▶ _What to work on_: In the material below, how many lines contain "turned"? Answer with the number alone.
Data for the task Block Start
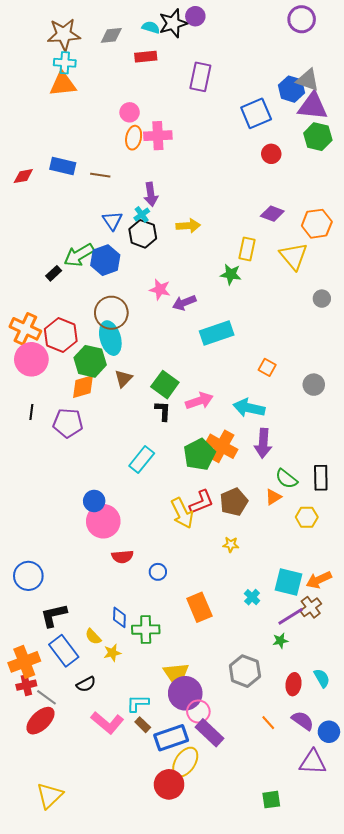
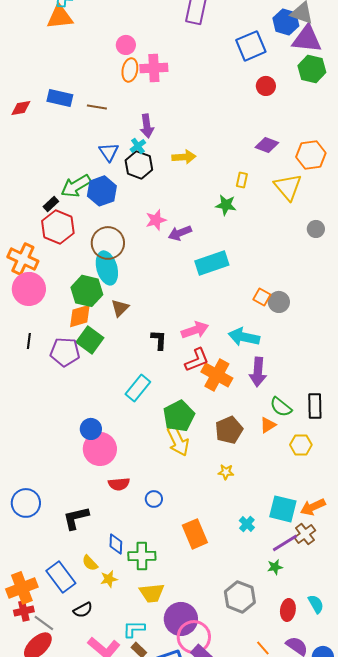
yellow rectangle: (247, 249) -> (242, 180), size x0.7
pink star: (160, 289) -> (156, 220), turned -30
red hexagon: (61, 335) -> (58, 227), moved
green square: (165, 385) -> (90, 340), moved
gray circle: (314, 385) -> (279, 302), moved
green pentagon: (199, 454) -> (179, 416), moved
red L-shape: (201, 502) -> (197, 360), moved
black L-shape: (54, 615) -> (76, 518), moved
yellow trapezoid: (176, 673) -> (152, 593), moved
pink circle: (198, 712) -> (194, 637), size x1.4

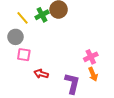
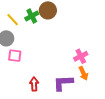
red arrow: (41, 74) -> (34, 84), moved, turned 72
purple L-shape: (72, 83) -> (63, 83), turned -105

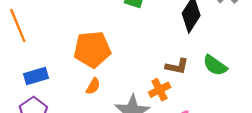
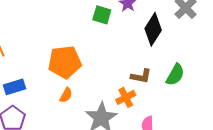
green semicircle: (215, 65) -> (175, 75), turned -95

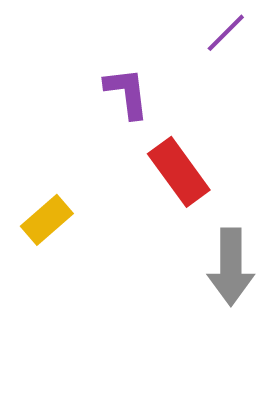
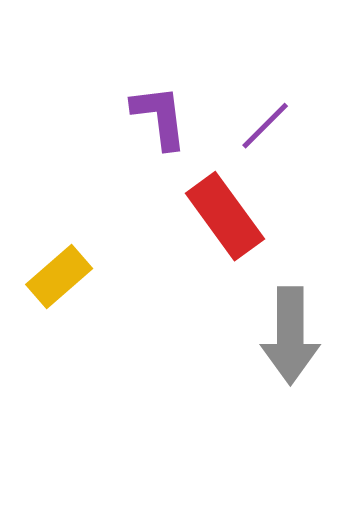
purple line: (226, 33) -> (265, 126), moved

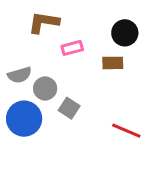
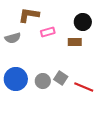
gray semicircle: (20, 75) -> (13, 38), moved
gray circle: (45, 88) -> (43, 81), moved
gray square: (69, 108) -> (61, 78), moved

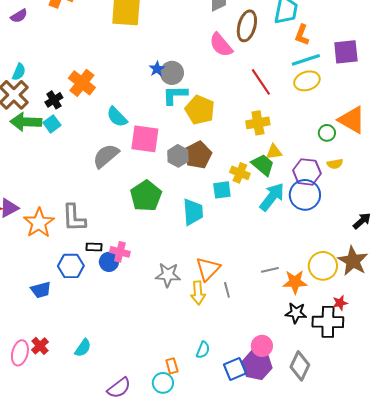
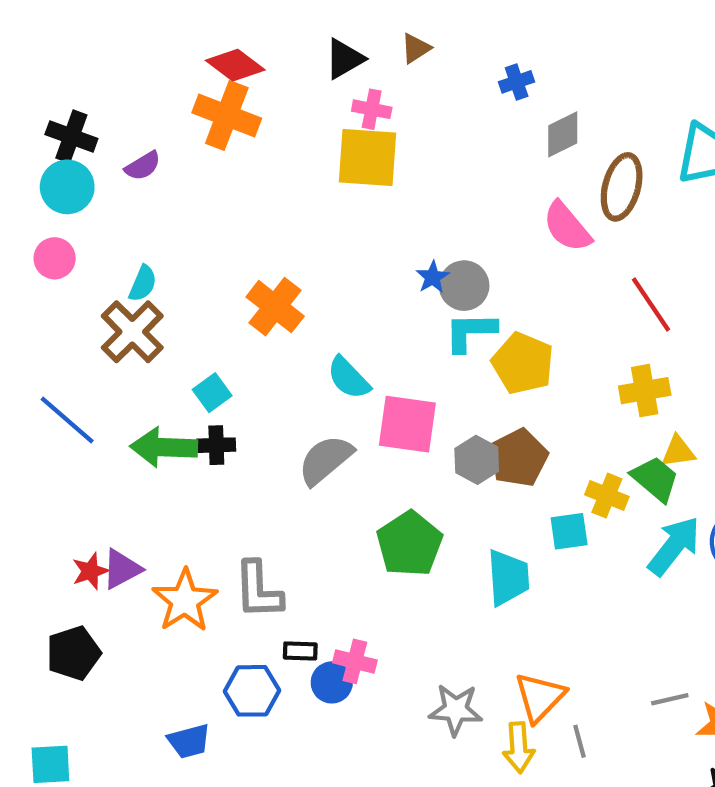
black cross: (54, 100) -> (216, 445), moved, turned 30
green arrow: (26, 122) -> (164, 447), moved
Data for the task Block End
▶ _Output of the exercise_: 5